§ **WHAT YOU NEED TO DO**: Every line of the listing belongs in your answer exactly as written; the images do not.

§ **DATA SECTION**:

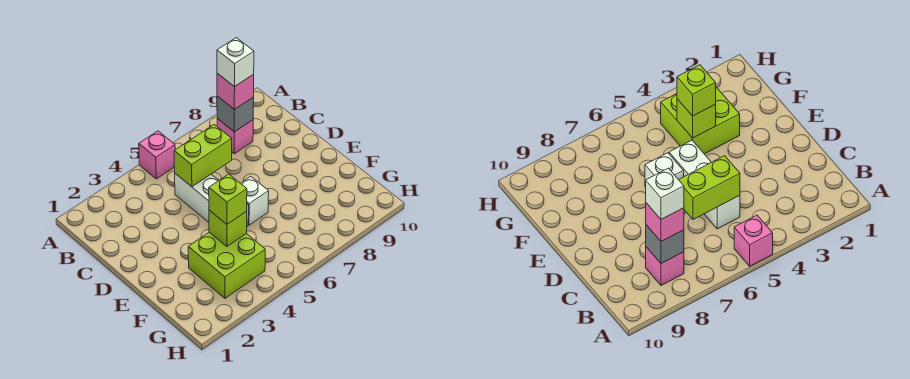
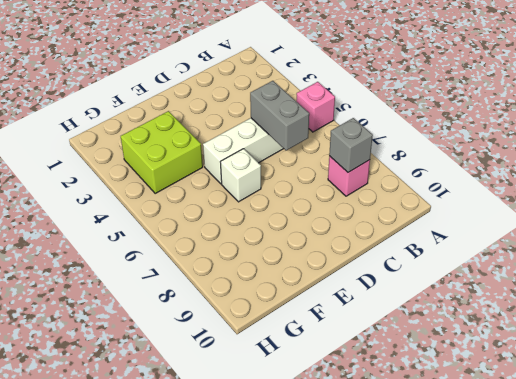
grey brick C5:C6 level 2 -> lime brick C5:C6 level 2
none -> lime brick F4 level 2
none -> pink brick B8 level 3

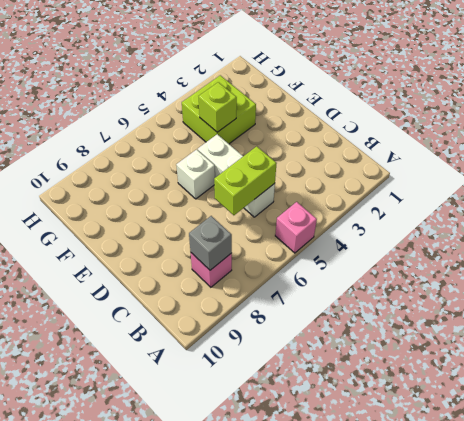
none -> pink brick B8 level 3
none -> lime brick F4 level 3

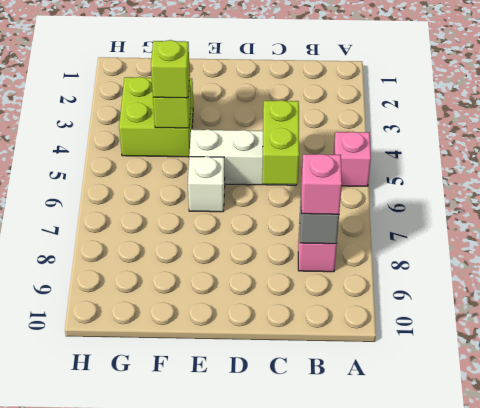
none -> white brick B8 level 4

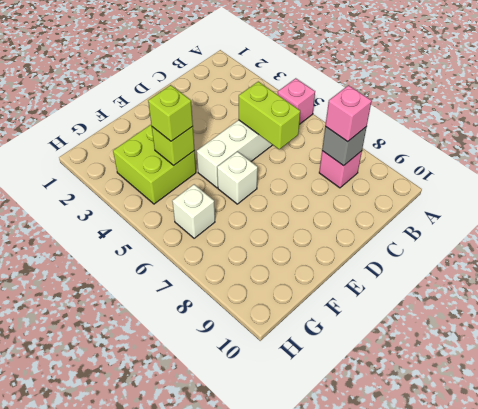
white brick G6 level 1 -> white brick B8 level 4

§ **ANSWER SECTION**:
grey brick C5:C6 level 2 -> lime brick C5:C6 level 2
none -> lime brick F4 level 2
none -> pink brick B8 level 3

none -> pink brick B8 level 3
none -> lime brick F4 level 3

none -> white brick B8 level 4

white brick G6 level 1 -> white brick B8 level 4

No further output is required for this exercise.